◆ Written exercise: Show each line of the listing below that contains the string "kern".

◆ Given entries:
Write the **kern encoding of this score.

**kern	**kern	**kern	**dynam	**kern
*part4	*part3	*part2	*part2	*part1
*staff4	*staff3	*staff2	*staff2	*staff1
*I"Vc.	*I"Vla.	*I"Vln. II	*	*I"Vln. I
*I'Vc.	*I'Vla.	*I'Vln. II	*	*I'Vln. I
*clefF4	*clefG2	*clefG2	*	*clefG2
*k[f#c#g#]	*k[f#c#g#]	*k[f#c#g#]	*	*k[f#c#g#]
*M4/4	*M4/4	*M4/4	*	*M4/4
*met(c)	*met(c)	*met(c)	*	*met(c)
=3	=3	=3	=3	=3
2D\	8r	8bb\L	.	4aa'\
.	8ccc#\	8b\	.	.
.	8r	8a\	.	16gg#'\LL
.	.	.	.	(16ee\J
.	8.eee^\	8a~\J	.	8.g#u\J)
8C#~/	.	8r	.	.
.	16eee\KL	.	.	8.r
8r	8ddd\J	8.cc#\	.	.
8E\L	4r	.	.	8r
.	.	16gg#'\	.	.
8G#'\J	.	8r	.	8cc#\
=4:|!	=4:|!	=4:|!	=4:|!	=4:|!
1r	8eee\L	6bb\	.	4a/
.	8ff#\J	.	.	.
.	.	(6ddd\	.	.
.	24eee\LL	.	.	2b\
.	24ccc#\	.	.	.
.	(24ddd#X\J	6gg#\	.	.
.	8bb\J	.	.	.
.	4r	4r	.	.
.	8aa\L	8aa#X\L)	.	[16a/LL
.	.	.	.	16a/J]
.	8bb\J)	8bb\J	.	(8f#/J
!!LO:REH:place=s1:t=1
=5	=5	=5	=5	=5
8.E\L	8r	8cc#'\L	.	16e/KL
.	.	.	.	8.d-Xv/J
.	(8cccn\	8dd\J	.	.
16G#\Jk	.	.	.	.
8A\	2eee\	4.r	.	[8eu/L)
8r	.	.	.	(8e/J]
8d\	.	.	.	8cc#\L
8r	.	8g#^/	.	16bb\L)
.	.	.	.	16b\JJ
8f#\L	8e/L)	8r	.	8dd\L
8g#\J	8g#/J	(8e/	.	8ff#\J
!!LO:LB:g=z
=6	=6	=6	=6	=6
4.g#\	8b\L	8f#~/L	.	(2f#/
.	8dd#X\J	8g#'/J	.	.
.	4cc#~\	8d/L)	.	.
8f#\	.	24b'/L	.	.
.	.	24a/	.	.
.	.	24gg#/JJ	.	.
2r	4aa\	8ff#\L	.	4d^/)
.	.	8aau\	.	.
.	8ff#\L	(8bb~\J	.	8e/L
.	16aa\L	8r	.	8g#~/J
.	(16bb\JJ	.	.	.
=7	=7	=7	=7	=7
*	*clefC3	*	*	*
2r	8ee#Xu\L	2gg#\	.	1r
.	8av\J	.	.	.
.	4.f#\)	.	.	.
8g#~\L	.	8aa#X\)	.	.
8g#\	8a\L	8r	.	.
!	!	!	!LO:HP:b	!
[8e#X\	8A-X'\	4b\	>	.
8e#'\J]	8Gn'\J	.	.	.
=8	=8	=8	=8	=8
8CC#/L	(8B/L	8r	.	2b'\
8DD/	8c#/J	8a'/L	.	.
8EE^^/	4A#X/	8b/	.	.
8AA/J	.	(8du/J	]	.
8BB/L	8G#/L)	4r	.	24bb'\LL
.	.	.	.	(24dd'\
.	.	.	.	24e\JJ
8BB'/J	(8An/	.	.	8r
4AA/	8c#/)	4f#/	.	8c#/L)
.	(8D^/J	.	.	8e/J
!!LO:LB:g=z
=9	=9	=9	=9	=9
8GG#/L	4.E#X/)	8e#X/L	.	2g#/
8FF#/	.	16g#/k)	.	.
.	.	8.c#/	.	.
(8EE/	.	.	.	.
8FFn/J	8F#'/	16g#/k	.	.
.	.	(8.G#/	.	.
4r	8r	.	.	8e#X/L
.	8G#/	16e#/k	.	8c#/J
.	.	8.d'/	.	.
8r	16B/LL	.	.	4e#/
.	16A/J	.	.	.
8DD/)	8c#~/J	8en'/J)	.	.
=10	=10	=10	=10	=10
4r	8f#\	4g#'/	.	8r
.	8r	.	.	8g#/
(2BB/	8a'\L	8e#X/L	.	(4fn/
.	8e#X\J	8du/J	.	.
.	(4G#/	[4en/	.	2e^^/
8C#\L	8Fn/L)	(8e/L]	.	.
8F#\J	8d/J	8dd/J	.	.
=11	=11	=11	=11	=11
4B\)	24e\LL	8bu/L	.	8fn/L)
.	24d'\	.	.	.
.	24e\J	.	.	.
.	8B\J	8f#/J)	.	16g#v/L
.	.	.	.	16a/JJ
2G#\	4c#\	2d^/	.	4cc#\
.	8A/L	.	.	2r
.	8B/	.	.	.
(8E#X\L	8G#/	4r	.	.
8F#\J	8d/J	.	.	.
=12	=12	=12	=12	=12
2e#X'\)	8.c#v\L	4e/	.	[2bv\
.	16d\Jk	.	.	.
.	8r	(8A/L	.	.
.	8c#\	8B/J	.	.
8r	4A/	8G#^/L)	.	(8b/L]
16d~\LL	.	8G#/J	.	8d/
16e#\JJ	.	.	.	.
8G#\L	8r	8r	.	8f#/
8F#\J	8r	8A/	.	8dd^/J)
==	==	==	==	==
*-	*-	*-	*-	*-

◆ Final result:
Write the **kern encoding of this score.
**kern	**kern	**kern	**dynam	**kern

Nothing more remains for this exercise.